» EXERCISE REQUIREMENTS
Extract the records below word for word and ignore the images.

» INPUT DATA
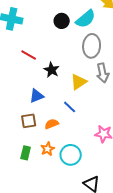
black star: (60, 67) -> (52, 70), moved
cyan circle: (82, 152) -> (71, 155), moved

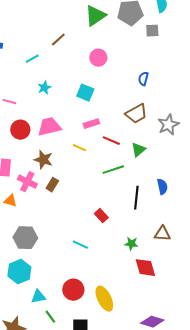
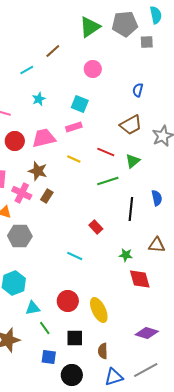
pink rectangle: (91, 124) -> (74, 127), moved
gray hexagon: (25, 238) -> (20, 236), moved

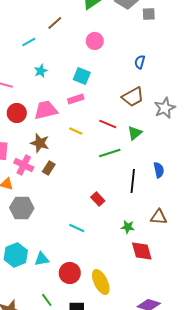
cyan triangle: (33, 308) -> (42, 259), moved

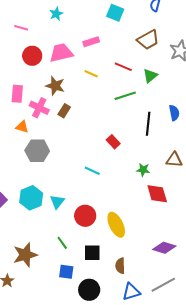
cyan square: (82, 76) -> (115, 13), moved
cyan triangle: (42, 259) -> (57, 202), turned -42

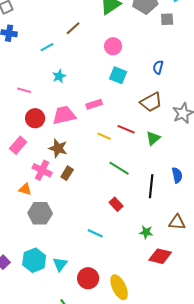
yellow line: (91, 74) -> (104, 136), moved
pink rectangle: (17, 94) -> (18, 145), moved, turned 36
green line: (125, 96) -> (119, 168), moved, turned 50
red diamond: (157, 194) -> (160, 256), turned -60

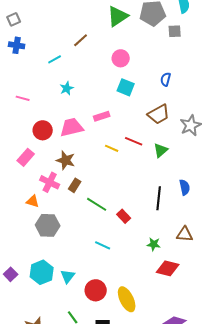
pink line: (24, 90) -> (23, 98), moved
green line: (119, 168) -> (97, 204), moved

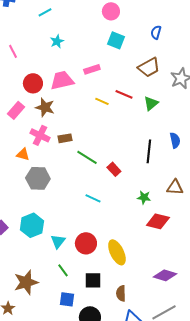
pink line: (23, 98) -> (13, 51), turned 48
brown star: (66, 160) -> (45, 107), moved
brown rectangle: (75, 185) -> (65, 138), turned 48
cyan triangle: (68, 276) -> (58, 241), moved

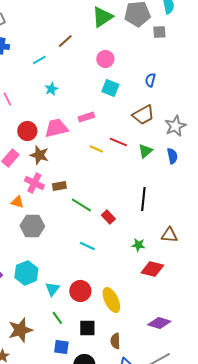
blue semicircle: (175, 140) -> (172, 156), moved

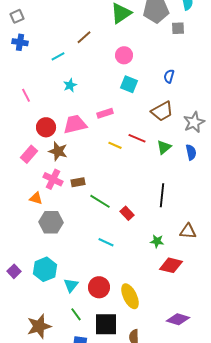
black square: (87, 328) -> (106, 324), size x1.4

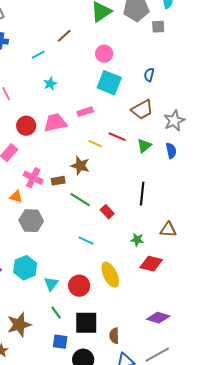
cyan square: (129, 84) -> (109, 83), size x1.4
brown star: (58, 151) -> (80, 166), moved
yellow ellipse: (130, 296) -> (110, 275), moved

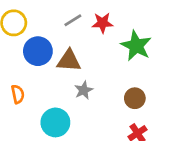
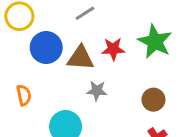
red star: (103, 23) -> (113, 49), moved
gray star: (84, 90) -> (97, 91), turned 30

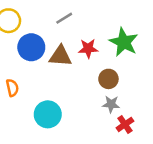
gray star: (97, 91) -> (111, 104), moved
brown circle: (153, 100) -> (108, 79), moved

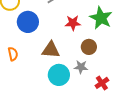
brown triangle: (60, 56) -> (51, 50), moved
gray star: (111, 104) -> (81, 67), moved
cyan circle: (48, 114) -> (59, 75), moved

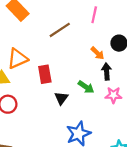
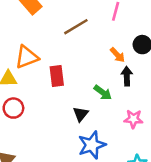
pink star: (113, 95) -> (133, 119), moved
black triangle: (61, 98) -> (81, 114), moved

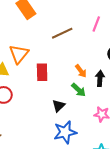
orange arrow: (117, 55) -> (81, 71), moved
orange triangle: (27, 57) -> (19, 54), turned -35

» RESULT
black star: (60, 67) -> (52, 70), moved
cyan circle: (82, 152) -> (71, 155), moved

pink rectangle: (91, 124) -> (74, 127), moved
gray hexagon: (25, 238) -> (20, 236), moved

cyan triangle: (33, 308) -> (42, 259), moved

cyan square: (82, 76) -> (115, 13), moved
cyan triangle: (42, 259) -> (57, 202), turned -42

yellow line: (91, 74) -> (104, 136), moved
pink rectangle: (17, 94) -> (18, 145), moved, turned 36
green line: (125, 96) -> (119, 168), moved, turned 50
red diamond: (157, 194) -> (160, 256), turned -60

pink line: (24, 90) -> (23, 98), moved
green line: (119, 168) -> (97, 204), moved

pink line: (23, 98) -> (13, 51), turned 48
brown star: (66, 160) -> (45, 107), moved
brown rectangle: (75, 185) -> (65, 138), turned 48
cyan triangle: (68, 276) -> (58, 241), moved

blue semicircle: (175, 140) -> (172, 156), moved

black square: (87, 328) -> (106, 324), size x1.4

cyan square: (129, 84) -> (109, 83), size x1.4
brown star: (58, 151) -> (80, 166), moved
yellow ellipse: (130, 296) -> (110, 275), moved

red star: (103, 23) -> (113, 49), moved
gray star: (84, 90) -> (97, 91), turned 30

gray star: (97, 91) -> (111, 104), moved
brown circle: (153, 100) -> (108, 79), moved

brown triangle: (60, 56) -> (51, 50), moved
gray star: (111, 104) -> (81, 67), moved
cyan circle: (48, 114) -> (59, 75), moved

pink star: (113, 95) -> (133, 119), moved
black triangle: (61, 98) -> (81, 114), moved

orange arrow: (117, 55) -> (81, 71), moved
orange triangle: (27, 57) -> (19, 54), turned -35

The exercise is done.